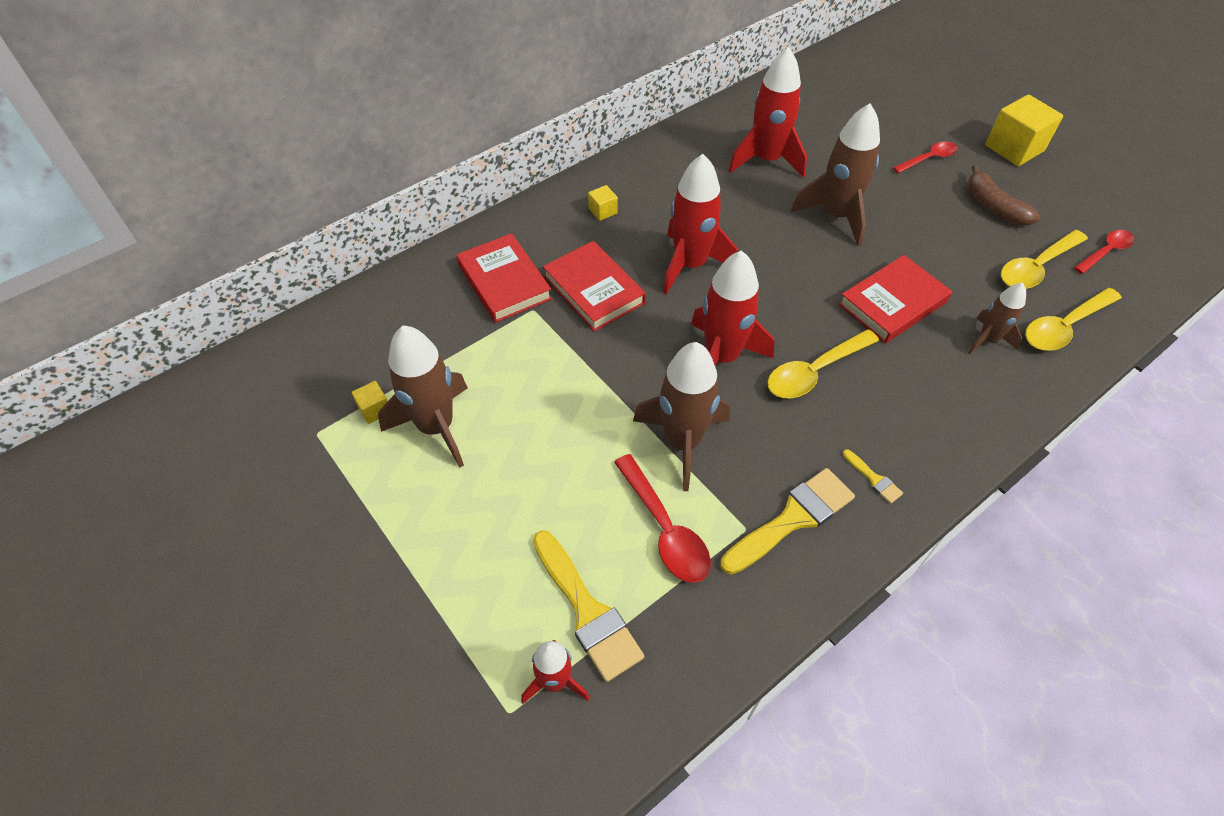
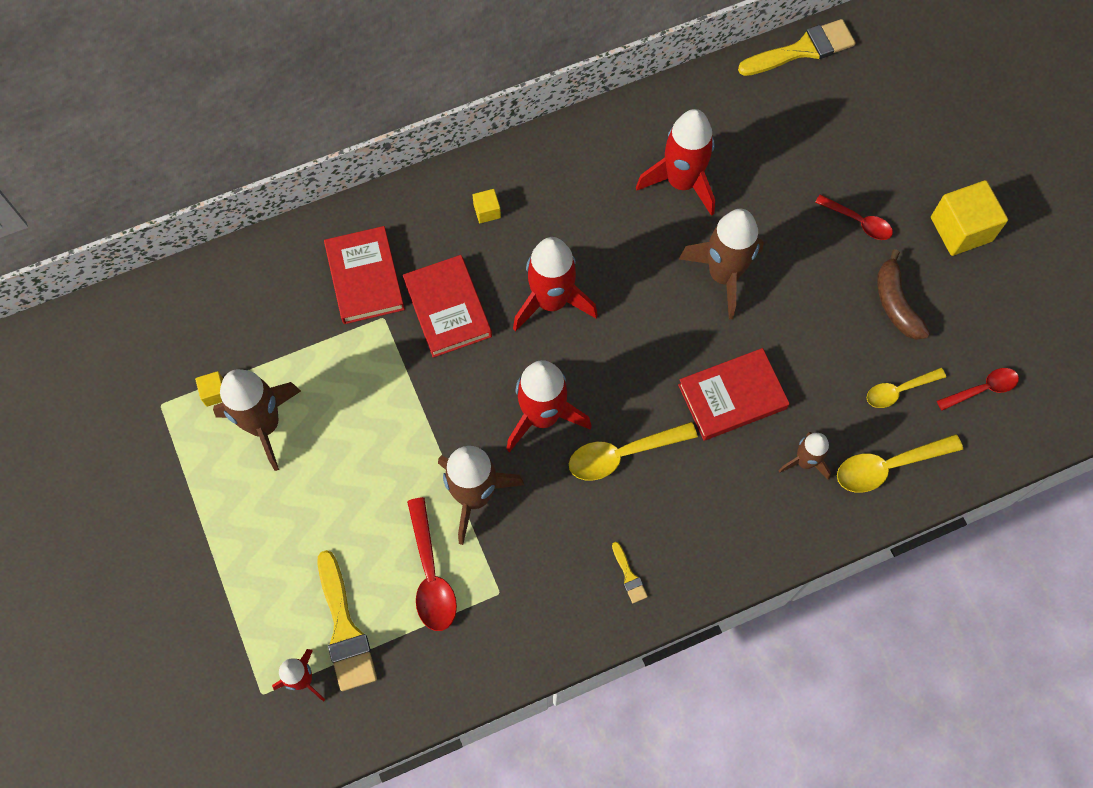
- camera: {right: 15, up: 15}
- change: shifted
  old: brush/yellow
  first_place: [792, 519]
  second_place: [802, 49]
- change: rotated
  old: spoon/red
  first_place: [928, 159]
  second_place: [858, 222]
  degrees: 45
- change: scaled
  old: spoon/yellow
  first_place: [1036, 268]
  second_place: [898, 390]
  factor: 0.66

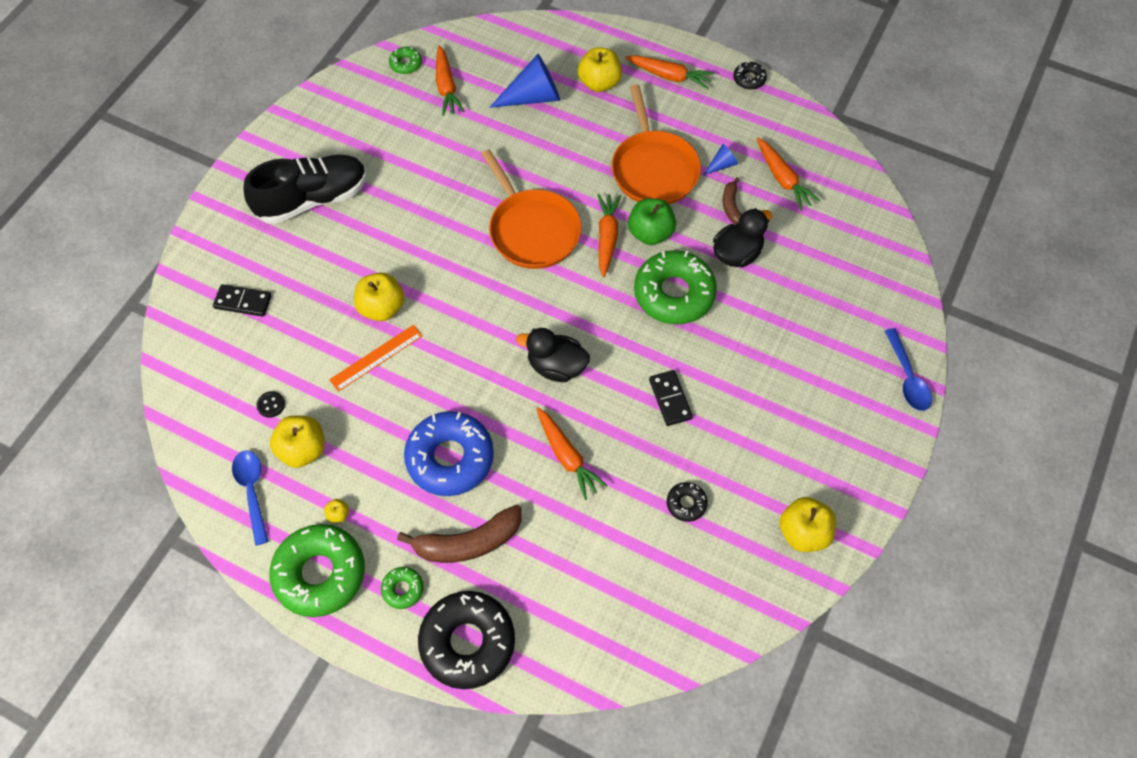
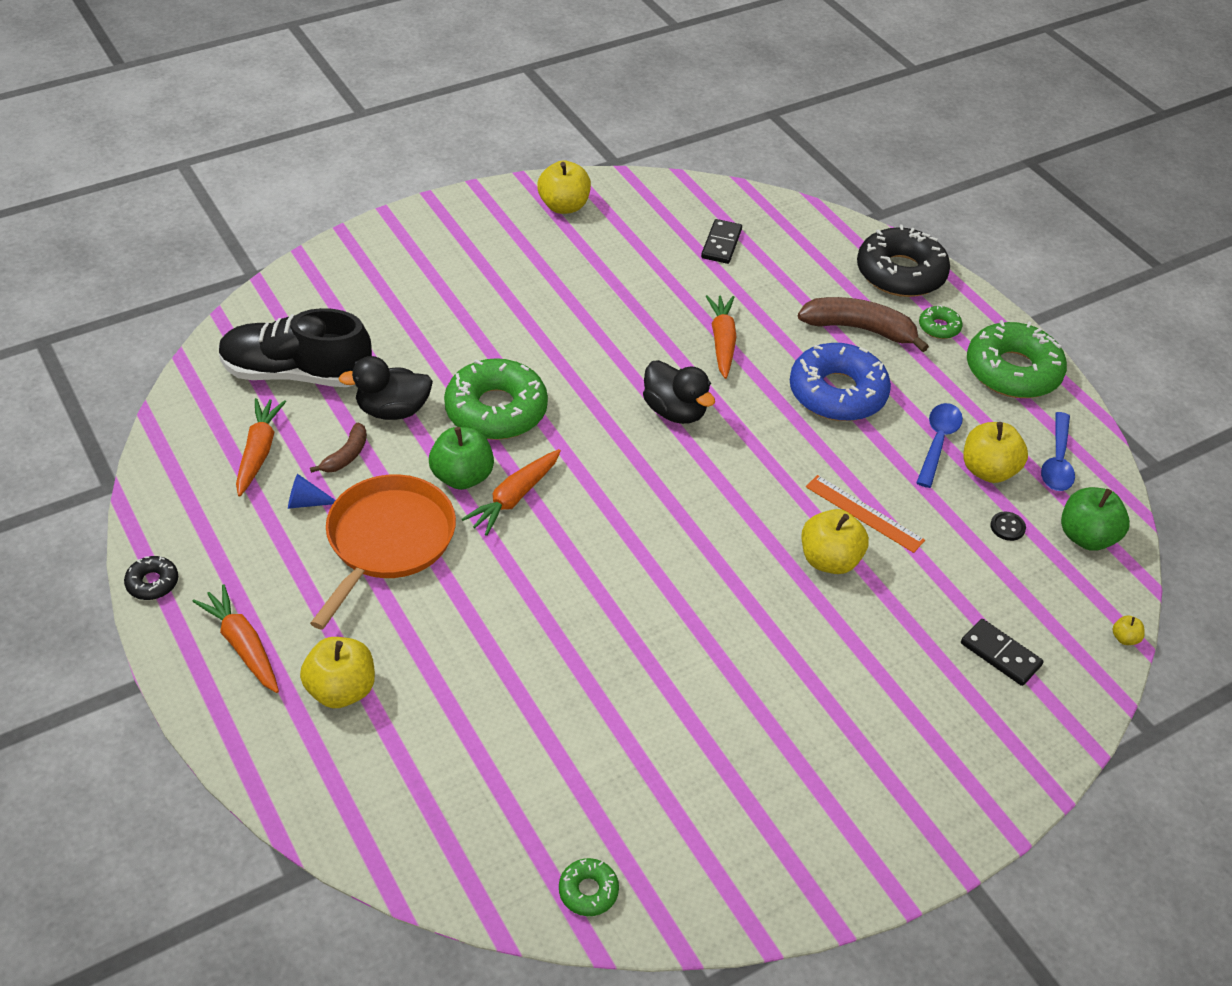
- camera: {right: -150, up: -15}
- change: shifted
  old: shoe/black
  first_place: [313, 199]
  second_place: [297, 373]
- change: shifted
  old: apple/yellow
  first_place: [338, 514]
  second_place: [1124, 638]
- change: rotated
  old: ruler/orange
  first_place: [376, 358]
  second_place: [864, 513]
  degrees: 45
- change: gone
  old: carrot/orange
  first_place: [446, 87]
- change: gone
  old: pan/orange
  first_place: [532, 230]
- change: gone
  old: cone/blue
  first_place: [533, 97]
- change: shifted
  old: domino/black
  first_place: [670, 399]
  second_place: [721, 244]
- change: gone
  old: donut/black
  first_place: [686, 503]
- change: shifted
  old: spoon/blue
  first_place: [907, 377]
  second_place: [938, 442]
- change: new
  new: apple/green
  second_place: [1086, 537]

======

Problem requirements: In the listing above, find the line with "second_place: [858, 222]" and the line with "second_place: [898, 390]". Output those two lines and every line between them, exactly as written.

Problem solution:
  second_place: [858, 222]
  degrees: 45
- change: scaled
  old: spoon/yellow
  first_place: [1036, 268]
  second_place: [898, 390]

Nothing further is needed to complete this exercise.